───── Available data ─────

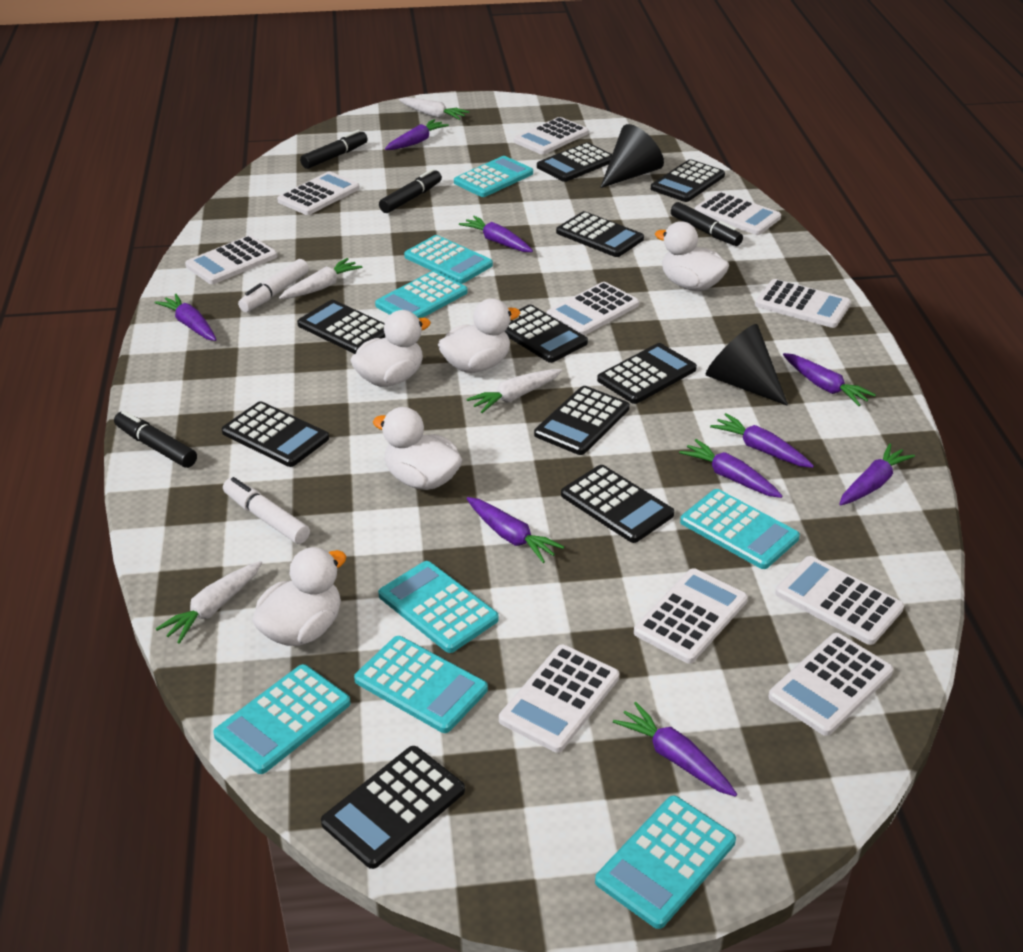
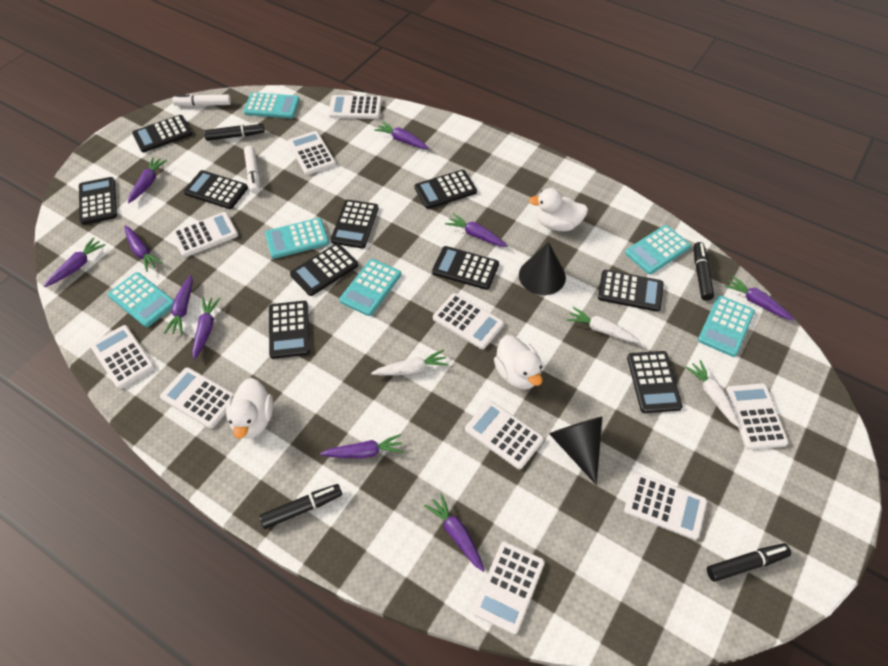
purple carrot: 9 -> 10
turquoise calculator: 8 -> 6
white carrot: 4 -> 3
white duck: 5 -> 3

─────

# Problem description
Output the whole listing without change. Any picture is to be left out.

# Expected answer
purple carrot: 9 -> 10
turquoise calculator: 8 -> 6
white carrot: 4 -> 3
white duck: 5 -> 3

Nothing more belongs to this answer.